Provided records
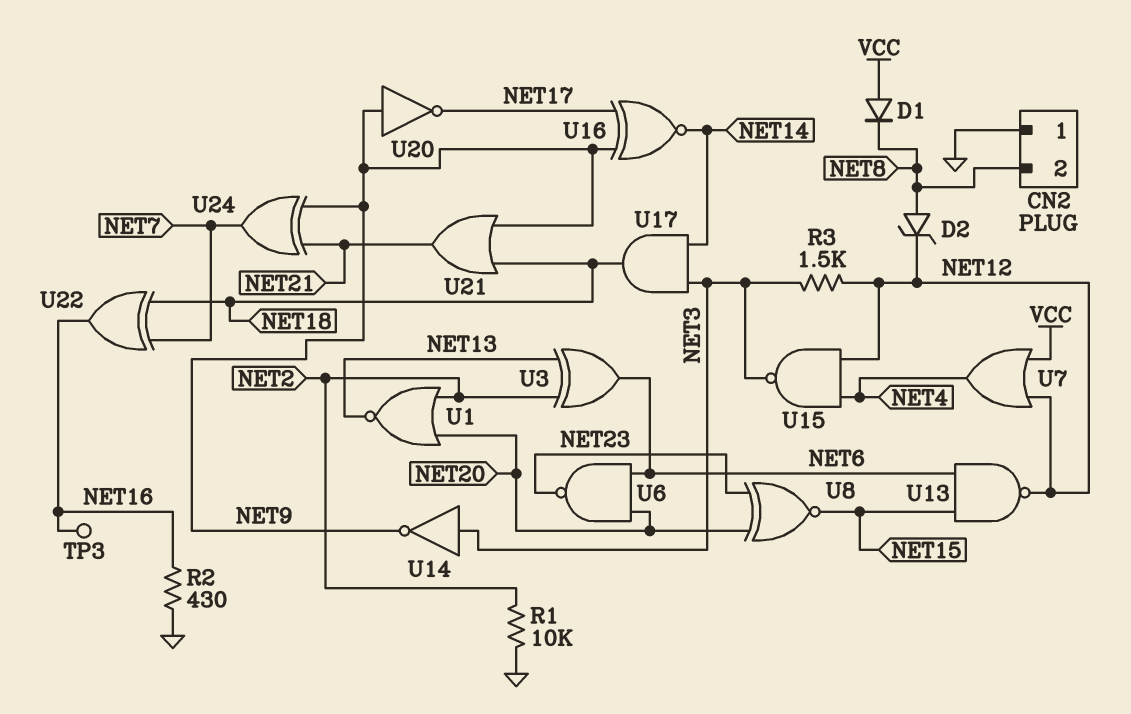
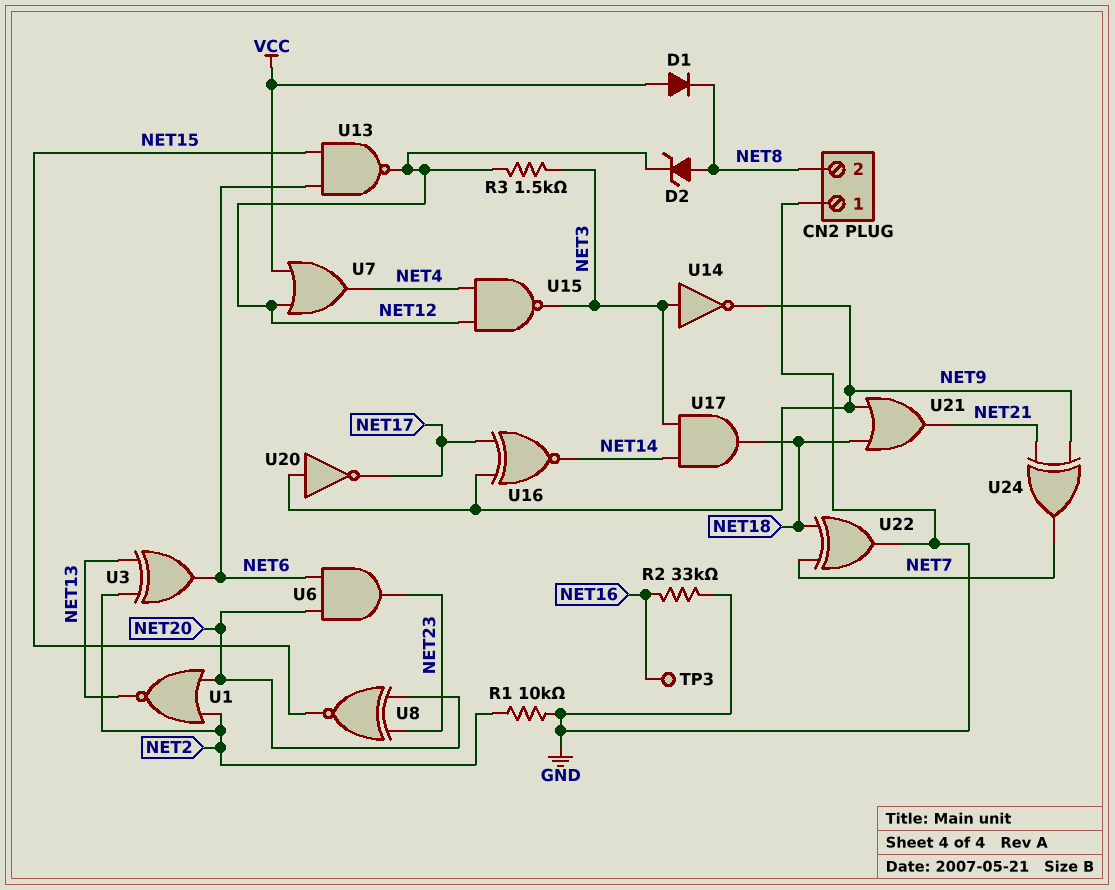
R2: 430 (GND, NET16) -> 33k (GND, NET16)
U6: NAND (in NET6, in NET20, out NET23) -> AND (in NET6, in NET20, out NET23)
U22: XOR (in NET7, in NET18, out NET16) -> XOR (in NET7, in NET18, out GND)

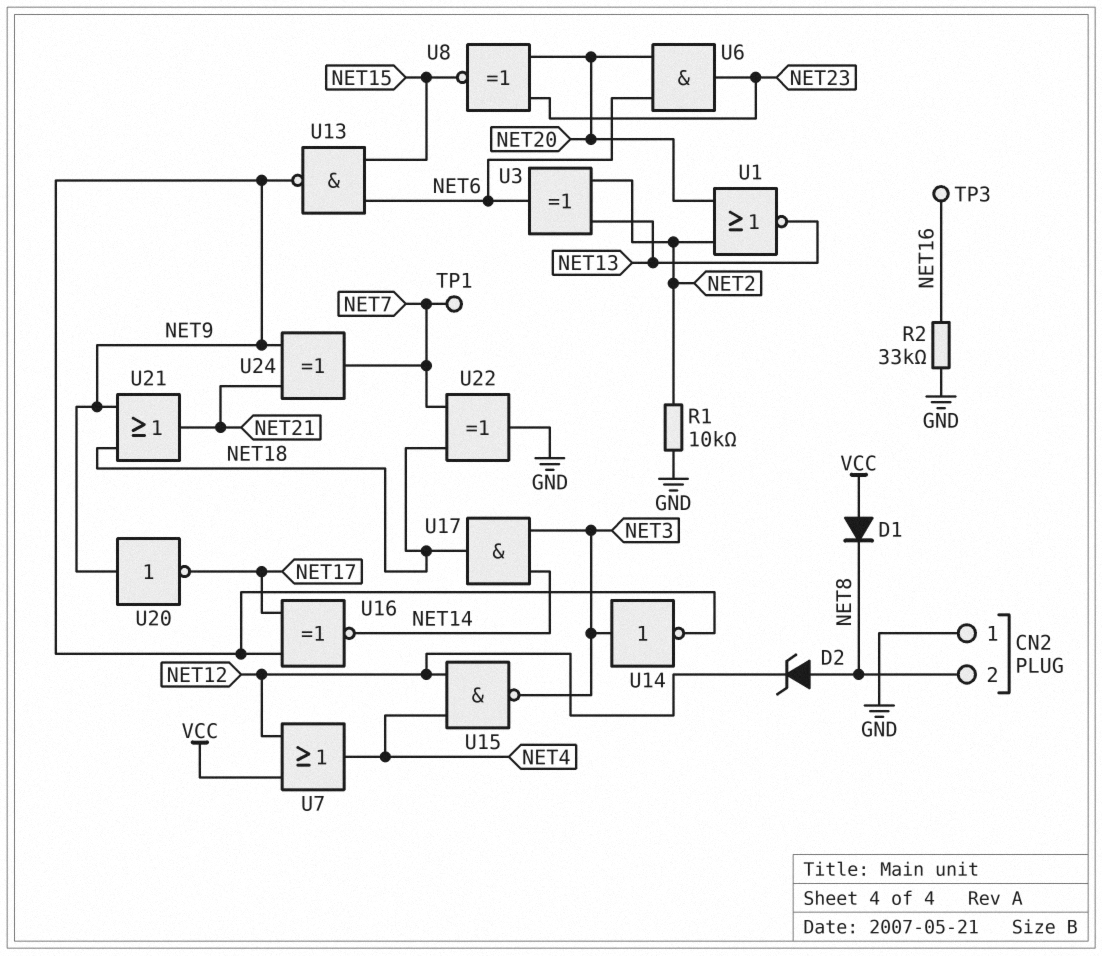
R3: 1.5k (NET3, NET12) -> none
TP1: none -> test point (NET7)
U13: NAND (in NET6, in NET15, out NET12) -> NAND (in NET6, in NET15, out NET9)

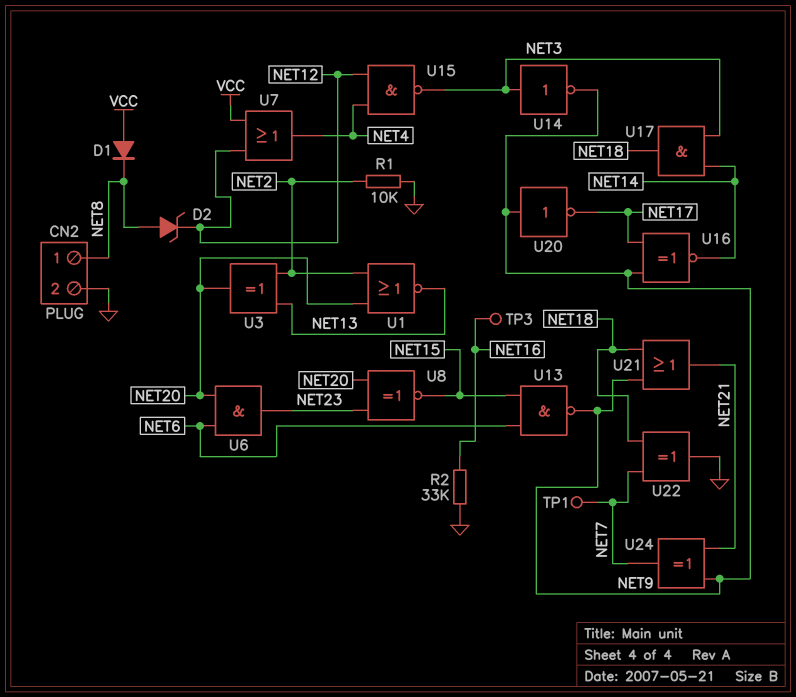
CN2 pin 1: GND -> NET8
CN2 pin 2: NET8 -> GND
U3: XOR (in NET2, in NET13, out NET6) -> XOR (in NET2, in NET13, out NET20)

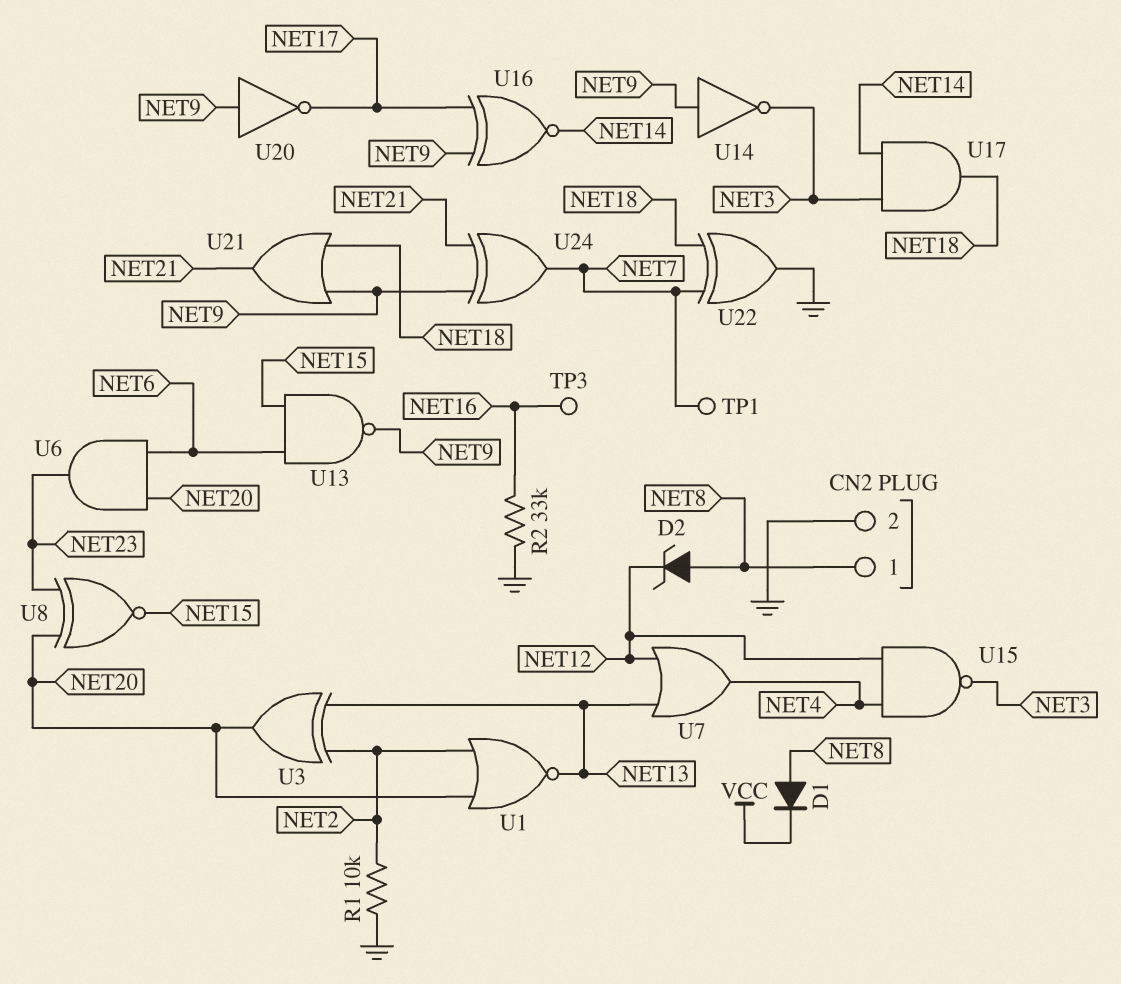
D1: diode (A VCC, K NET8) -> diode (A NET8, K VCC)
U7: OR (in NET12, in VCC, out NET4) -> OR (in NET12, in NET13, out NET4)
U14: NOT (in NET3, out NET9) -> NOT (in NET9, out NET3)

Aim of the task
Keeping the pictures out, print the entries above exactly as written.

Output
R2: 430 (GND, NET16) -> 33k (GND, NET16)
U6: NAND (in NET6, in NET20, out NET23) -> AND (in NET6, in NET20, out NET23)
U22: XOR (in NET7, in NET18, out NET16) -> XOR (in NET7, in NET18, out GND)

R3: 1.5k (NET3, NET12) -> none
TP1: none -> test point (NET7)
U13: NAND (in NET6, in NET15, out NET12) -> NAND (in NET6, in NET15, out NET9)

CN2 pin 1: GND -> NET8
CN2 pin 2: NET8 -> GND
U3: XOR (in NET2, in NET13, out NET6) -> XOR (in NET2, in NET13, out NET20)

D1: diode (A VCC, K NET8) -> diode (A NET8, K VCC)
U7: OR (in NET12, in VCC, out NET4) -> OR (in NET12, in NET13, out NET4)
U14: NOT (in NET3, out NET9) -> NOT (in NET9, out NET3)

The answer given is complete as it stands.